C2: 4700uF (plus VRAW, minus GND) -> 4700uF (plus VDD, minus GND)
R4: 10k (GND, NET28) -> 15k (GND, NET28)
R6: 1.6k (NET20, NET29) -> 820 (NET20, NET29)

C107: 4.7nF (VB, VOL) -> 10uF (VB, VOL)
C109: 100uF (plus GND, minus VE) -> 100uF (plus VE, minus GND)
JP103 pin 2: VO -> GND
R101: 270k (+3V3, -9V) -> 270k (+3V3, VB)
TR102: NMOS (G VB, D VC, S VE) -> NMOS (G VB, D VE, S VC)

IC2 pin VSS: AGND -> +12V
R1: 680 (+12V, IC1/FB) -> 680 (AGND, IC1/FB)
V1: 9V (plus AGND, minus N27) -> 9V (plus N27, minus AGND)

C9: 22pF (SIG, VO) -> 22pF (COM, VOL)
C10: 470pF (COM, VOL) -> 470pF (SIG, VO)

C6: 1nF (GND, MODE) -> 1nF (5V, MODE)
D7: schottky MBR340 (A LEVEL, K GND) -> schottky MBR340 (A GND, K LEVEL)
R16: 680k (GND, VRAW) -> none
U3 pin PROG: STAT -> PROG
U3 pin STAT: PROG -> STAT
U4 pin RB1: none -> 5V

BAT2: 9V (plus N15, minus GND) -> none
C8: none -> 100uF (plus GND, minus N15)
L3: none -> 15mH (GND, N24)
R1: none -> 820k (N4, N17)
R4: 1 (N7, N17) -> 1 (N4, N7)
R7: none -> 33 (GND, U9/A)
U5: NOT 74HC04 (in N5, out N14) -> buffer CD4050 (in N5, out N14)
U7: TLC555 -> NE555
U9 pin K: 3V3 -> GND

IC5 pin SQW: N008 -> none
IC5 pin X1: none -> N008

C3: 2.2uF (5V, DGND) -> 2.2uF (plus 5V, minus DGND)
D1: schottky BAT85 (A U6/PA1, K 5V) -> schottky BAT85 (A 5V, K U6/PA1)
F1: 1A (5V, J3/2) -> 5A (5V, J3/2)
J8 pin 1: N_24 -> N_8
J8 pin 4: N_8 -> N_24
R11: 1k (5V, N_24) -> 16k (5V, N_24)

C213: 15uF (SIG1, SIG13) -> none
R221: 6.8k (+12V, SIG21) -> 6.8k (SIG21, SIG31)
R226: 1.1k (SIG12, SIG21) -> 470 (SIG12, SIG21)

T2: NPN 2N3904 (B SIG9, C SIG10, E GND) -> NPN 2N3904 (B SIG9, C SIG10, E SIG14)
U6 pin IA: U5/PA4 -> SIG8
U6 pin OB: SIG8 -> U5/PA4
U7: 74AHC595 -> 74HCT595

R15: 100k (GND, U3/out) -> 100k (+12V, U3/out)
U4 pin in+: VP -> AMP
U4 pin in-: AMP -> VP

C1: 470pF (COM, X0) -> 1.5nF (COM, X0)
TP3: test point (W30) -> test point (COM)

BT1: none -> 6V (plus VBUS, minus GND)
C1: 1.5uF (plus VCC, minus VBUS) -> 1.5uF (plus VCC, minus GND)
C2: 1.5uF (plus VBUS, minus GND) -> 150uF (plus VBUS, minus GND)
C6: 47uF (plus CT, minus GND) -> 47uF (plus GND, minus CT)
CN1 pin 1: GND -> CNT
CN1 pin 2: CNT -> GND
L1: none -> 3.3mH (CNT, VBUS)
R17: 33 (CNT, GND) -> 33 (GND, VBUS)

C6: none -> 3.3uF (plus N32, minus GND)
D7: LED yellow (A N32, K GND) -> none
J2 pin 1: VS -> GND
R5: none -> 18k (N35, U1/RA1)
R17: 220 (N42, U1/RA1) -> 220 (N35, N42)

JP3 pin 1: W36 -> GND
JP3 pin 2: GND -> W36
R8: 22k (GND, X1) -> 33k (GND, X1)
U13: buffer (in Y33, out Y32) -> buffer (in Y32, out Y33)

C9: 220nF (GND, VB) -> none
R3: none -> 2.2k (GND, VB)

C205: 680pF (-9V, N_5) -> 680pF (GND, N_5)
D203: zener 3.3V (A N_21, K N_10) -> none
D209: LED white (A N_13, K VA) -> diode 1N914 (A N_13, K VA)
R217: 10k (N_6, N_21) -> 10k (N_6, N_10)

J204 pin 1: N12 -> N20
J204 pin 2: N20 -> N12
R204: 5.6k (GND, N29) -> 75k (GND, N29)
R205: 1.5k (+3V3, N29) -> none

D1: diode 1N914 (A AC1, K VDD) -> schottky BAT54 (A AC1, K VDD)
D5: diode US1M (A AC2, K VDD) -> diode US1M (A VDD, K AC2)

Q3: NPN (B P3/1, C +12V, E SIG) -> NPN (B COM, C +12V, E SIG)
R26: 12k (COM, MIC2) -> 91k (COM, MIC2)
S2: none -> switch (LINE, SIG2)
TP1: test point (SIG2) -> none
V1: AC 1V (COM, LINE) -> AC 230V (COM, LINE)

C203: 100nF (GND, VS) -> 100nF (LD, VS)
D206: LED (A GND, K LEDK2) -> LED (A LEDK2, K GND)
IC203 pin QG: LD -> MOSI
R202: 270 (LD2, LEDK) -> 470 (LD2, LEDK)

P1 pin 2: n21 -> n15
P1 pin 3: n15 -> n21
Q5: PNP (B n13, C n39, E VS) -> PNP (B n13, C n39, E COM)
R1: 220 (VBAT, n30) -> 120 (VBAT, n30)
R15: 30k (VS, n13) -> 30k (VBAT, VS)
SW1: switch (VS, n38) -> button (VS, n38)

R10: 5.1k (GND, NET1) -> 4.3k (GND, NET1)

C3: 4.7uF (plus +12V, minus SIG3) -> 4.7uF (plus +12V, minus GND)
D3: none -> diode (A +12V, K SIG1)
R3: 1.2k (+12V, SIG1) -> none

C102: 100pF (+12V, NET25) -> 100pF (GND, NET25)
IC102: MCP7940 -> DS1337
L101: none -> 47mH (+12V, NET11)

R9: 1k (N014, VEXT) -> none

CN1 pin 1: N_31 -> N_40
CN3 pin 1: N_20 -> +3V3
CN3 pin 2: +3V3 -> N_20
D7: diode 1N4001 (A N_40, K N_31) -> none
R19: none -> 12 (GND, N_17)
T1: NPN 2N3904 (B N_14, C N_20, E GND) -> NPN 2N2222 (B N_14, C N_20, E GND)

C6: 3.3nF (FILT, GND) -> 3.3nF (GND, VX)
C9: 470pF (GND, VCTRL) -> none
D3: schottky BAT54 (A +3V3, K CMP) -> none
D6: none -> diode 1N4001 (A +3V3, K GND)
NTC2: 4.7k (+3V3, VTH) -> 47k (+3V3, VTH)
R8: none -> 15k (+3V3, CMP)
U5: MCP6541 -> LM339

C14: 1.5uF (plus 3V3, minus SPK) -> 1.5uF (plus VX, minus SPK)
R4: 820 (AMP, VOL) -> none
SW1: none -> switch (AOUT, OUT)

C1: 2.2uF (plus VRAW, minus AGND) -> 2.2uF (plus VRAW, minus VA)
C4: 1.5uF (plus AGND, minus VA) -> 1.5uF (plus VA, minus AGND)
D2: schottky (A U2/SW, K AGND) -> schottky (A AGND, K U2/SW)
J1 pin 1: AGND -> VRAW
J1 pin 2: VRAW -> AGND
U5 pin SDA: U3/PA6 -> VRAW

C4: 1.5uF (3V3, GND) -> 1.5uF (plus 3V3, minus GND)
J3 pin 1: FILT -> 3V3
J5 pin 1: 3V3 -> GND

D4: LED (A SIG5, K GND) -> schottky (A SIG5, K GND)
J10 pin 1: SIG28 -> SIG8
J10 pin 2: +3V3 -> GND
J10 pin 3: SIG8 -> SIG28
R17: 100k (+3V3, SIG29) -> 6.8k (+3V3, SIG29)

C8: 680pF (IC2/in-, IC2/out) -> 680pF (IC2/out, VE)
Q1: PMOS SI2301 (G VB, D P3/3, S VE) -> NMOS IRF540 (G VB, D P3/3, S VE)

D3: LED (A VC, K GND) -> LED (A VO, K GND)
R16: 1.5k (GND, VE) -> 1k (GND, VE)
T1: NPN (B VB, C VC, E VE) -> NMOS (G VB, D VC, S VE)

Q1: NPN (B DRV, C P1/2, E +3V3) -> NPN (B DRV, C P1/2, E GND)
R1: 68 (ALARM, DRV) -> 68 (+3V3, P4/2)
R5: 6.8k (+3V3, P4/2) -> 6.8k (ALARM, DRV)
# # #
(DIRECTIONS FOR THIS TASK) Would you please write out, exactly and with no other lines, the stretch of the listing above from the line containing "D1: schottky BAT85" through the line containing "R1: 220 (VBAT, n30) -> 120 (VBAT, n30)"?

(RESULT BELOW)
D1: schottky BAT85 (A U6/PA1, K 5V) -> schottky BAT85 (A 5V, K U6/PA1)
F1: 1A (5V, J3/2) -> 5A (5V, J3/2)
J8 pin 1: N_24 -> N_8
J8 pin 4: N_8 -> N_24
R11: 1k (5V, N_24) -> 16k (5V, N_24)

C213: 15uF (SIG1, SIG13) -> none
R221: 6.8k (+12V, SIG21) -> 6.8k (SIG21, SIG31)
R226: 1.1k (SIG12, SIG21) -> 470 (SIG12, SIG21)

T2: NPN 2N3904 (B SIG9, C SIG10, E GND) -> NPN 2N3904 (B SIG9, C SIG10, E SIG14)
U6 pin IA: U5/PA4 -> SIG8
U6 pin OB: SIG8 -> U5/PA4
U7: 74AHC595 -> 74HCT595

R15: 100k (GND, U3/out) -> 100k (+12V, U3/out)
U4 pin in+: VP -> AMP
U4 pin in-: AMP -> VP

C1: 470pF (COM, X0) -> 1.5nF (COM, X0)
TP3: test point (W30) -> test point (COM)

BT1: none -> 6V (plus VBUS, minus GND)
C1: 1.5uF (plus VCC, minus VBUS) -> 1.5uF (plus VCC, minus GND)
C2: 1.5uF (plus VBUS, minus GND) -> 150uF (plus VBUS, minus GND)
C6: 47uF (plus CT, minus GND) -> 47uF (plus GND, minus CT)
CN1 pin 1: GND -> CNT
CN1 pin 2: CNT -> GND
L1: none -> 3.3mH (CNT, VBUS)
R17: 33 (CNT, GND) -> 33 (GND, VBUS)

C6: none -> 3.3uF (plus N32, minus GND)
D7: LED yellow (A N32, K GND) -> none
J2 pin 1: VS -> GND
R5: none -> 18k (N35, U1/RA1)
R17: 220 (N42, U1/RA1) -> 220 (N35, N42)

JP3 pin 1: W36 -> GND
JP3 pin 2: GND -> W36
R8: 22k (GND, X1) -> 33k (GND, X1)
U13: buffer (in Y33, out Y32) -> buffer (in Y32, out Y33)

C9: 220nF (GND, VB) -> none
R3: none -> 2.2k (GND, VB)

C205: 680pF (-9V, N_5) -> 680pF (GND, N_5)
D203: zener 3.3V (A N_21, K N_10) -> none
D209: LED white (A N_13, K VA) -> diode 1N914 (A N_13, K VA)
R217: 10k (N_6, N_21) -> 10k (N_6, N_10)

J204 pin 1: N12 -> N20
J204 pin 2: N20 -> N12
R204: 5.6k (GND, N29) -> 75k (GND, N29)
R205: 1.5k (+3V3, N29) -> none

D1: diode 1N914 (A AC1, K VDD) -> schottky BAT54 (A AC1, K VDD)
D5: diode US1M (A AC2, K VDD) -> diode US1M (A VDD, K AC2)

Q3: NPN (B P3/1, C +12V, E SIG) -> NPN (B COM, C +12V, E SIG)
R26: 12k (COM, MIC2) -> 91k (COM, MIC2)
S2: none -> switch (LINE, SIG2)
TP1: test point (SIG2) -> none
V1: AC 1V (COM, LINE) -> AC 230V (COM, LINE)

C203: 100nF (GND, VS) -> 100nF (LD, VS)
D206: LED (A GND, K LEDK2) -> LED (A LEDK2, K GND)
IC203 pin QG: LD -> MOSI
R202: 270 (LD2, LEDK) -> 470 (LD2, LEDK)

P1 pin 2: n21 -> n15
P1 pin 3: n15 -> n21
Q5: PNP (B n13, C n39, E VS) -> PNP (B n13, C n39, E COM)
R1: 220 (VBAT, n30) -> 120 (VBAT, n30)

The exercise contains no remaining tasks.